Your instructions ▸
Repeat every entry word for word; omit all pictures.

Given information ▸
====================

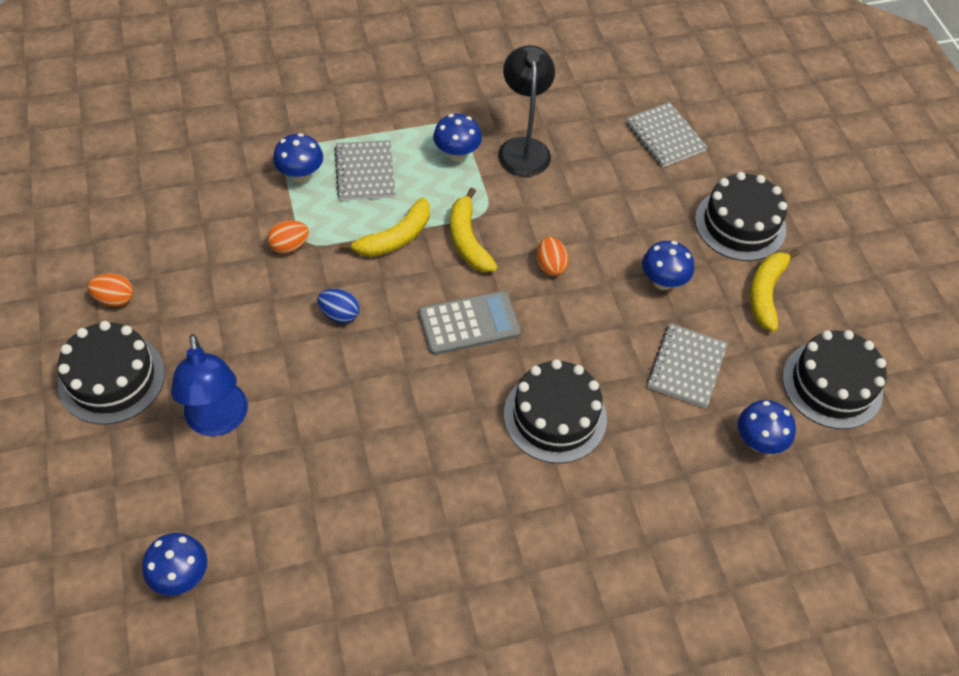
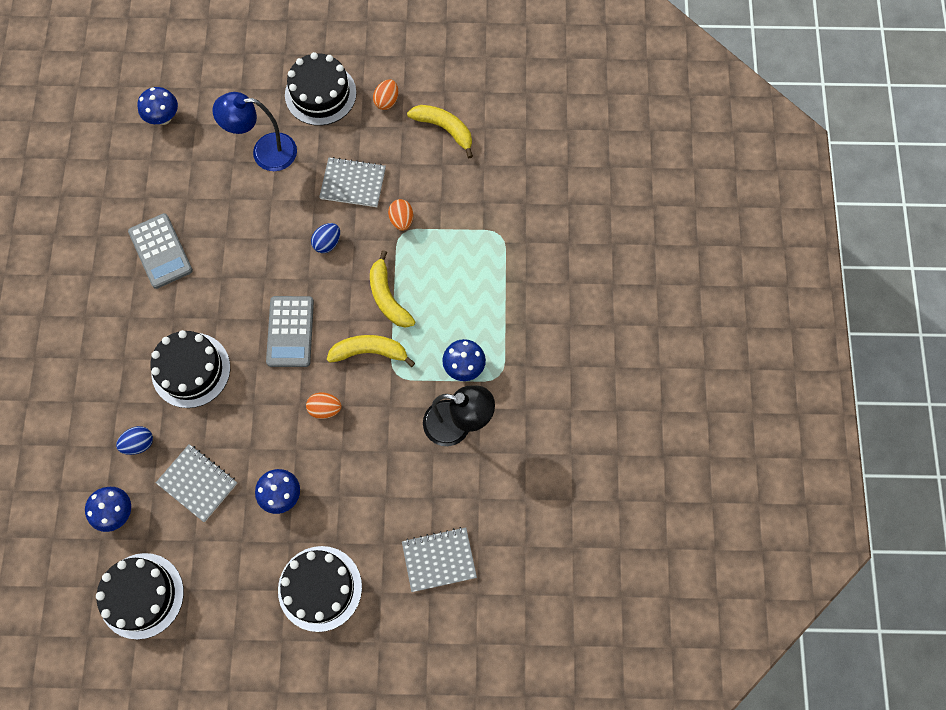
camera: 110 degrees right, 15 degrees up
(300, 175) = (472, 240): blue mushroom -> none
(365, 172) = (462, 289): grey notebook -> grey notebook (353, 183)
(402, 507) = (160, 251): none -> grey calculator
(668, 445) = (139, 444): none -> blue egg
(766, 293) = (243, 579): yellow banana -> yellow banana (444, 129)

====================

Exercise result ▸
camera: 110 degrees right, 15 degrees up
(300, 175) = (472, 240): blue mushroom -> none
(365, 172) = (462, 289): grey notebook -> grey notebook (353, 183)
(402, 507) = (160, 251): none -> grey calculator
(668, 445) = (139, 444): none -> blue egg
(766, 293) = (243, 579): yellow banana -> yellow banana (444, 129)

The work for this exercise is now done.